Task instructions.
Pictures aside, the output must consist of the lines from the one containing "HALL1 pin OUT: none -> GP22" through the end of the data, reproduced exactly.

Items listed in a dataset
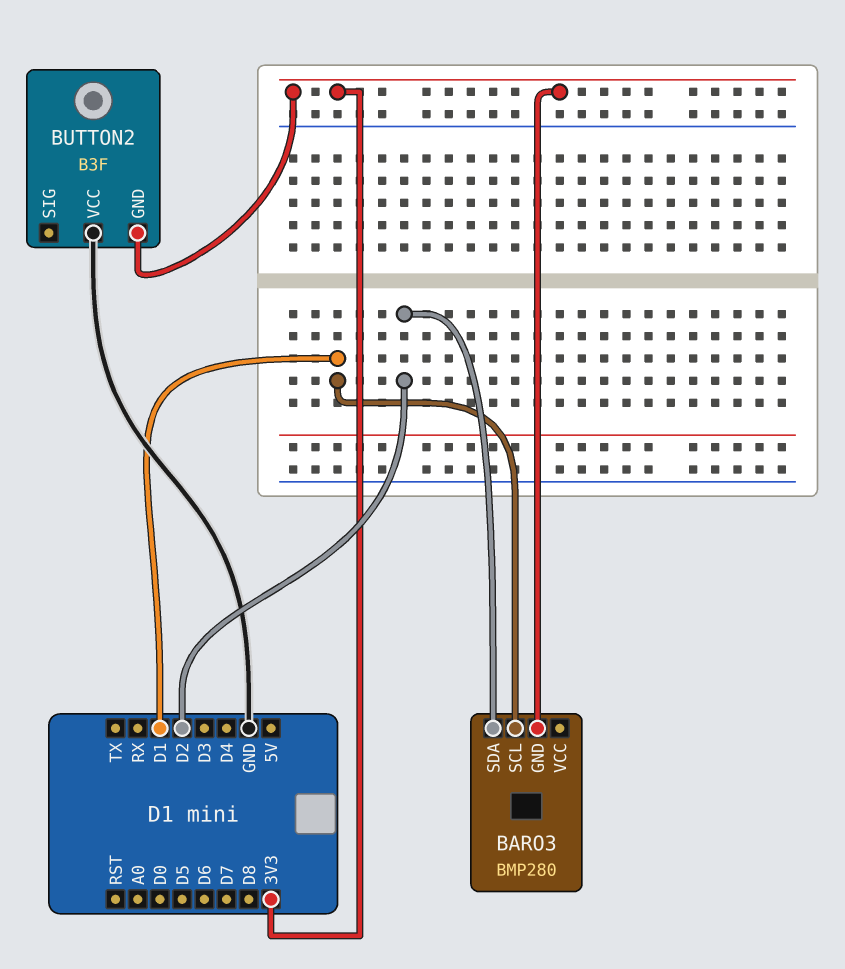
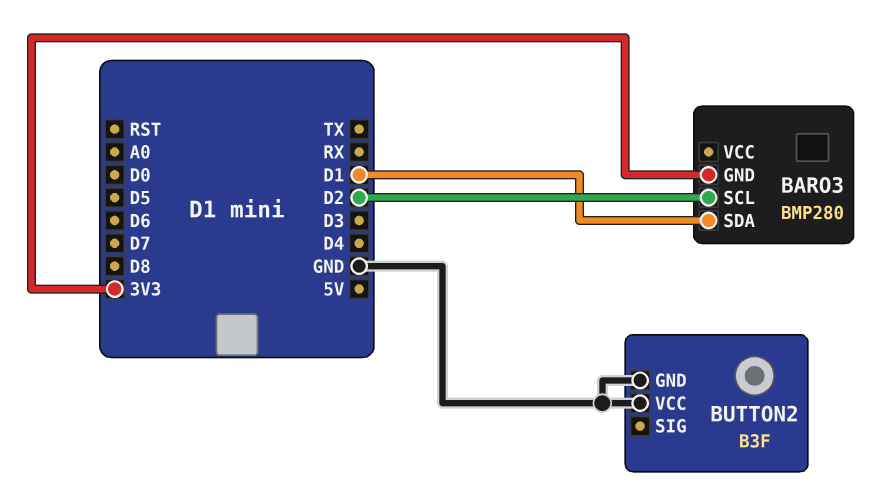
BARO3 pin SCL: D1 -> D2
BARO3 pin SDA: D2 -> D1
BUTTON2 pin GND: 3V3 -> GND

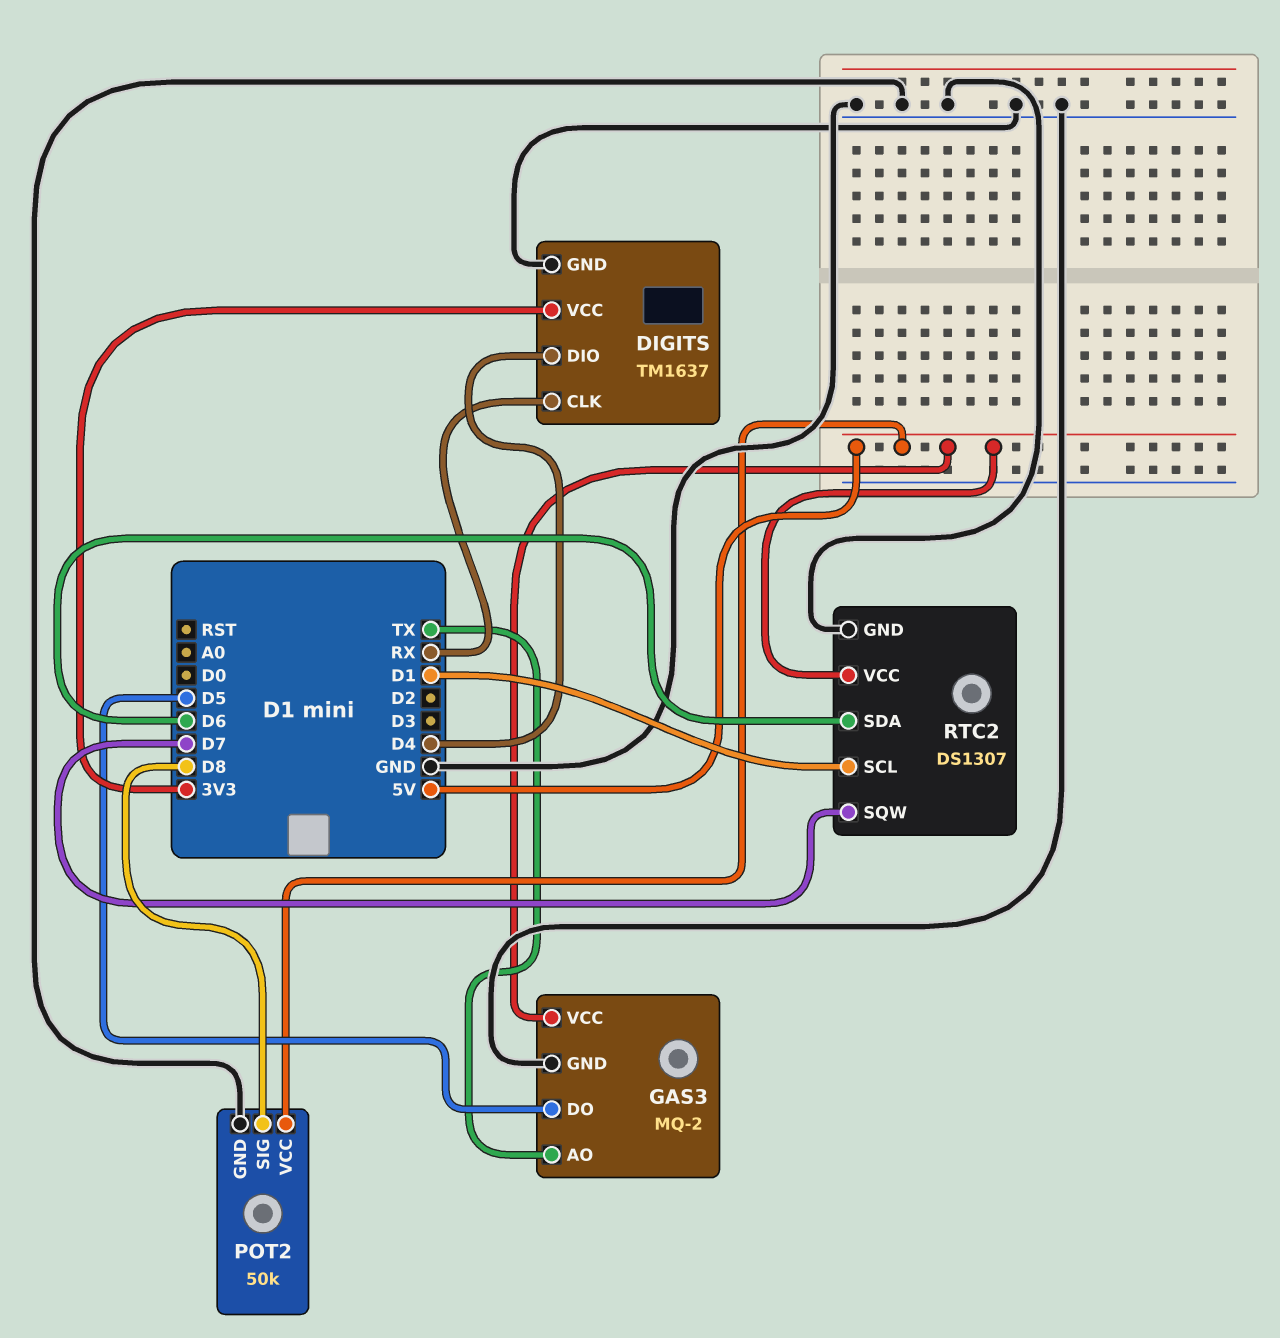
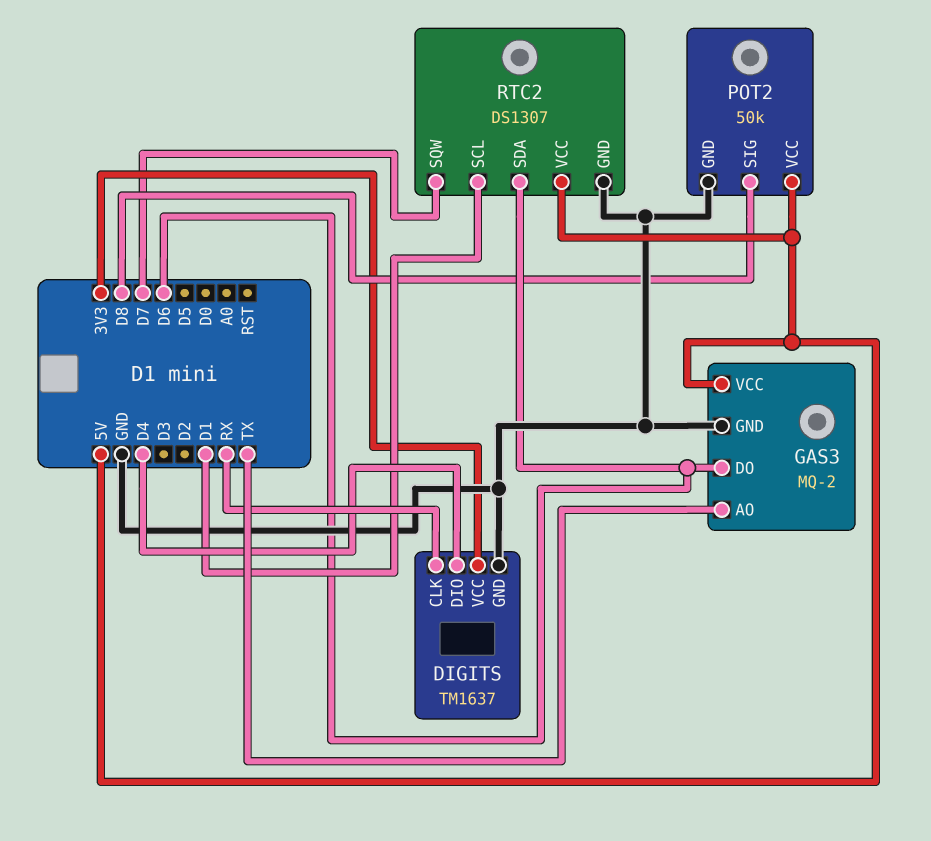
GAS3 pin DO: D5 -> D6

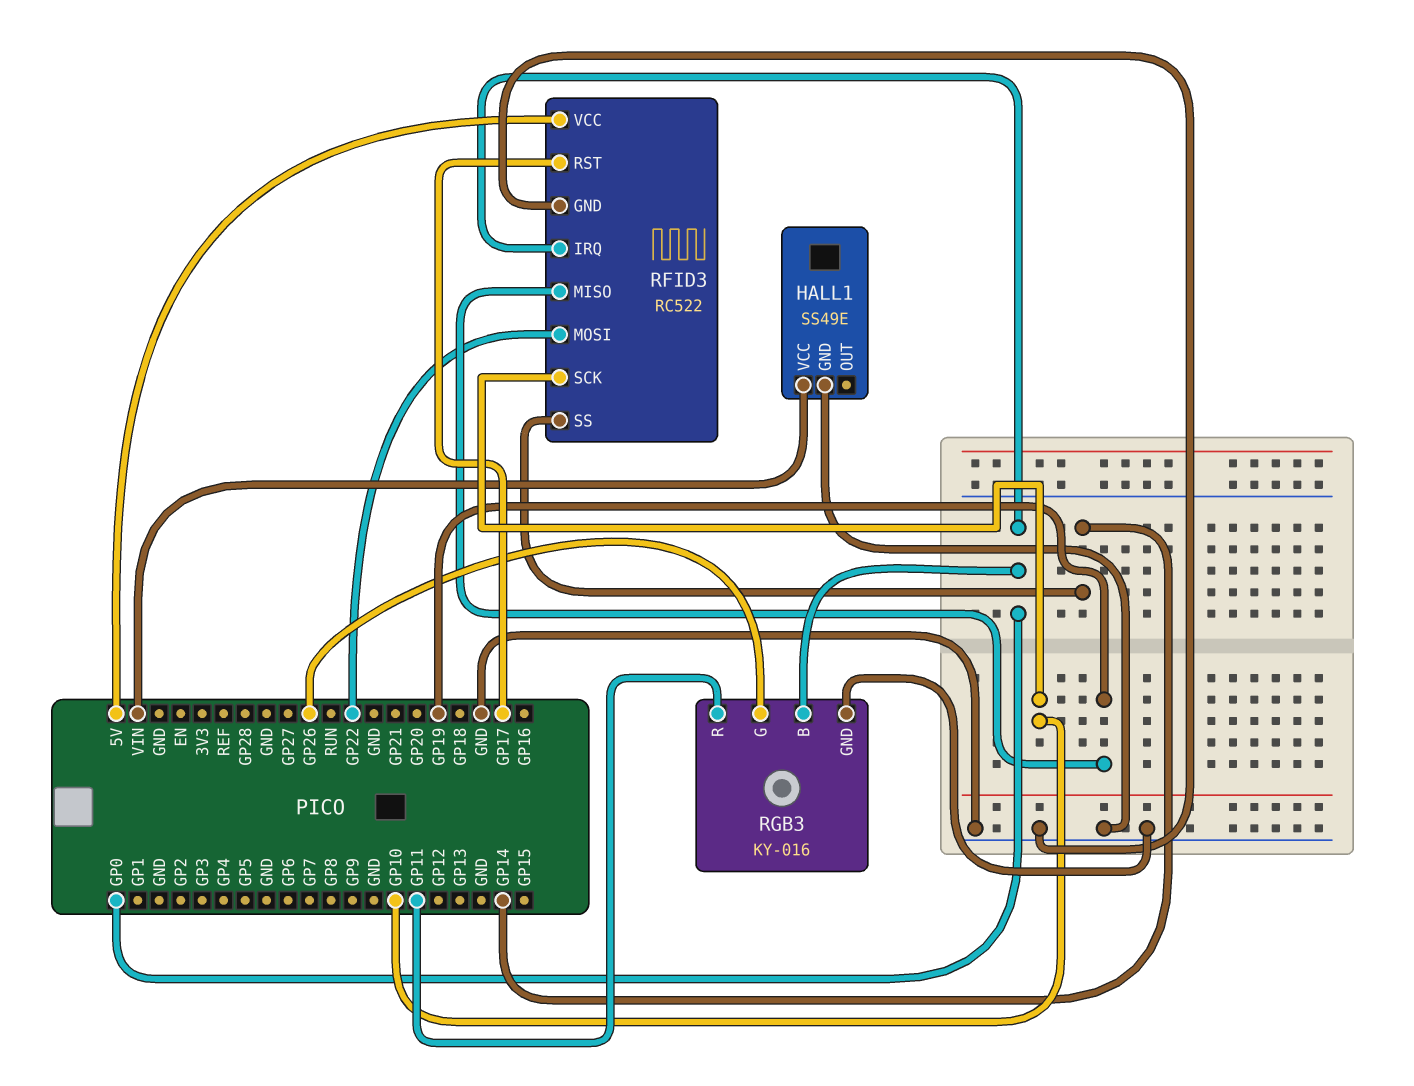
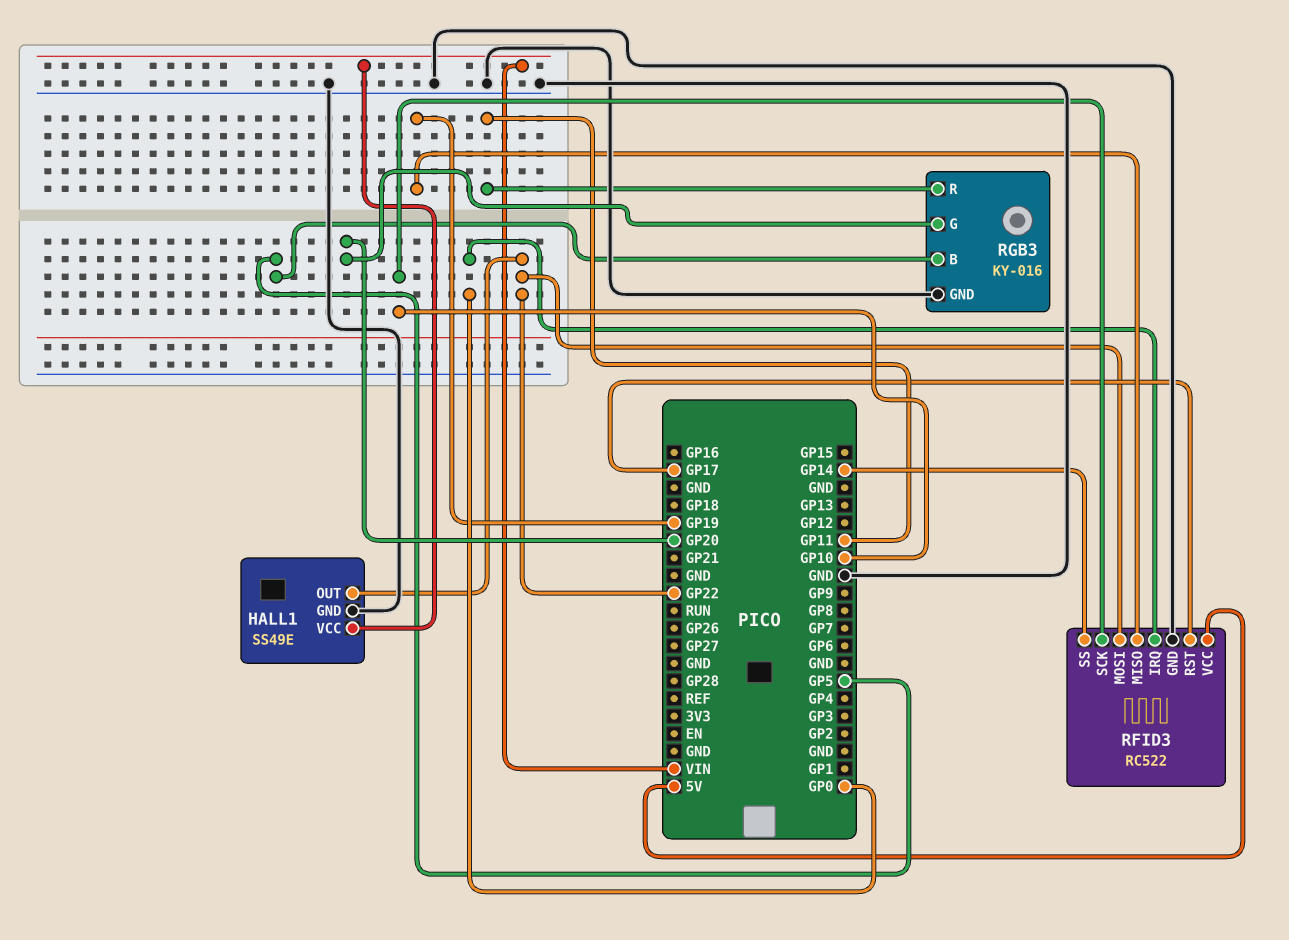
HALL1 pin OUT: none -> GP22
RGB3 pin B: GP0 -> GP5
RGB3 pin G: GP26 -> GP20

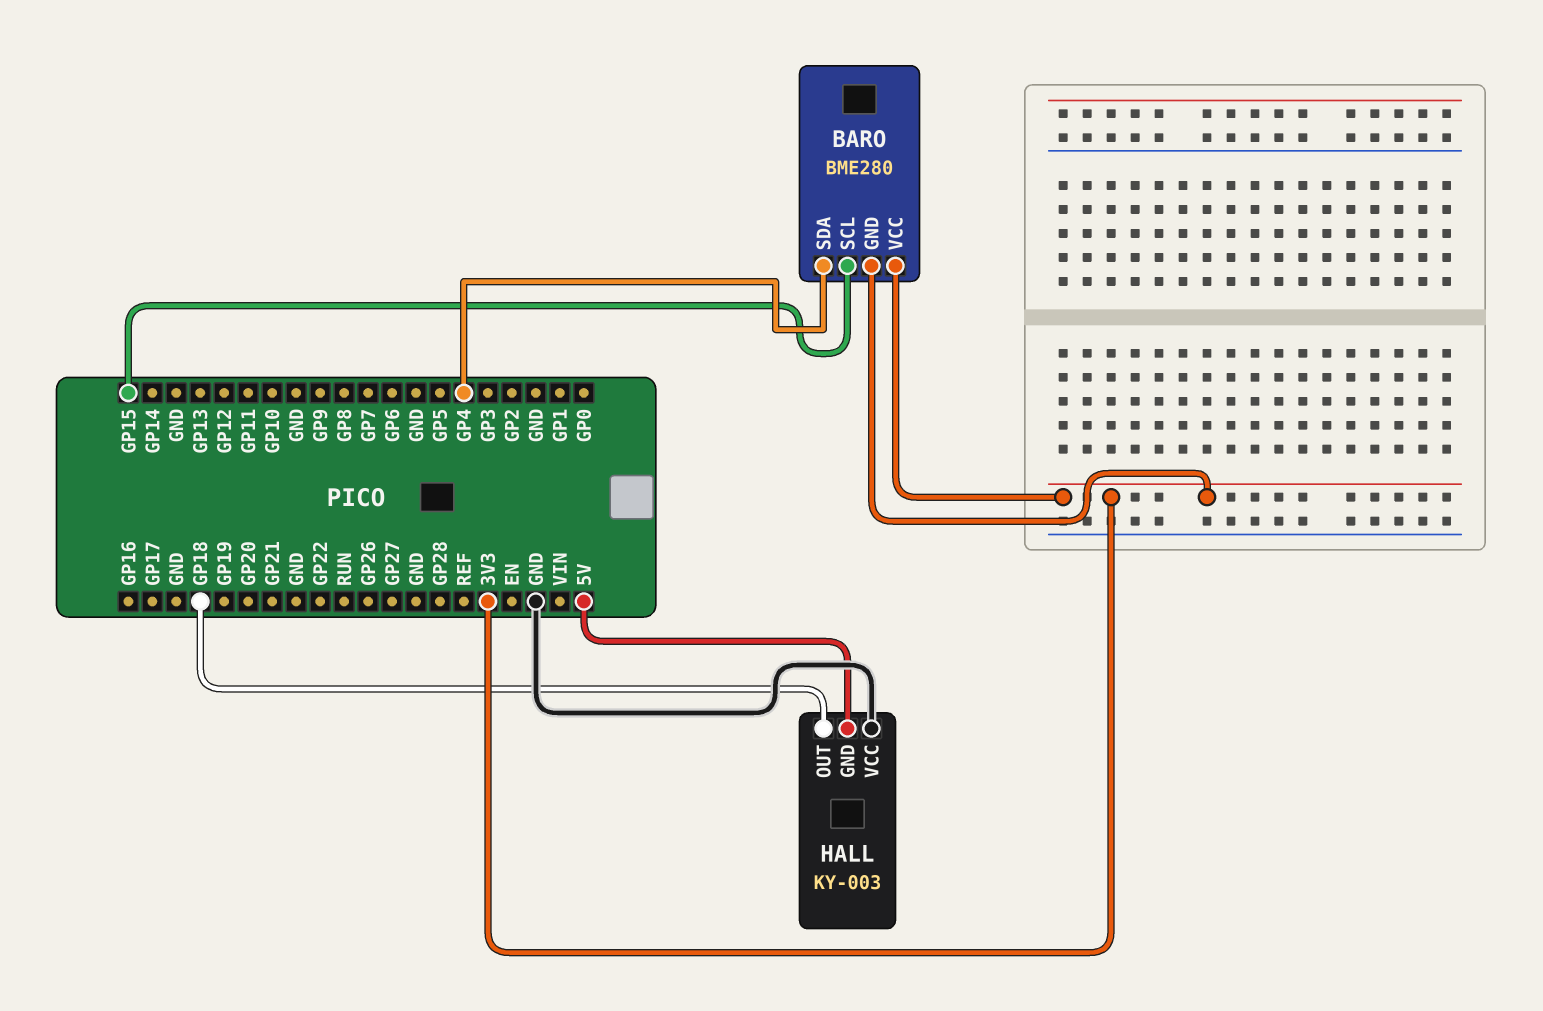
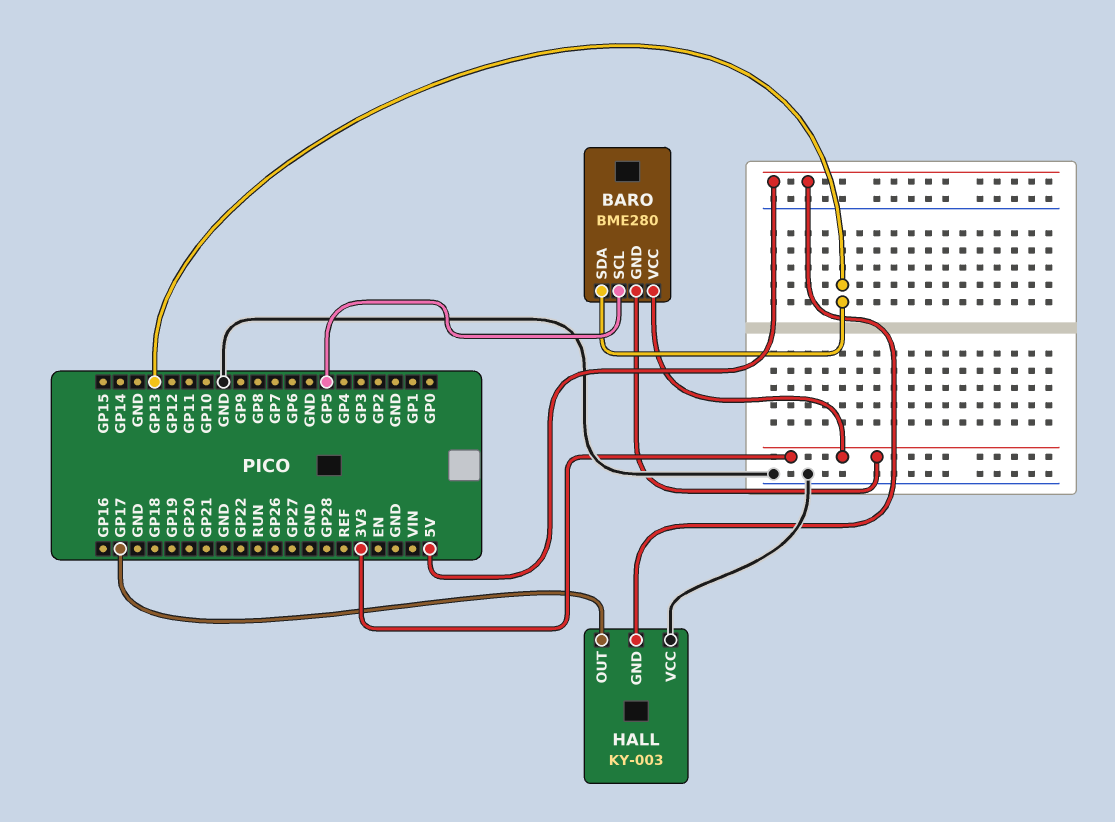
BARO pin SCL: GP15 -> GP5
BARO pin SDA: GP4 -> GP13
HALL pin OUT: GP18 -> GP17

Exercise answer.
HALL1 pin OUT: none -> GP22
RGB3 pin B: GP0 -> GP5
RGB3 pin G: GP26 -> GP20

BARO pin SCL: GP15 -> GP5
BARO pin SDA: GP4 -> GP13
HALL pin OUT: GP18 -> GP17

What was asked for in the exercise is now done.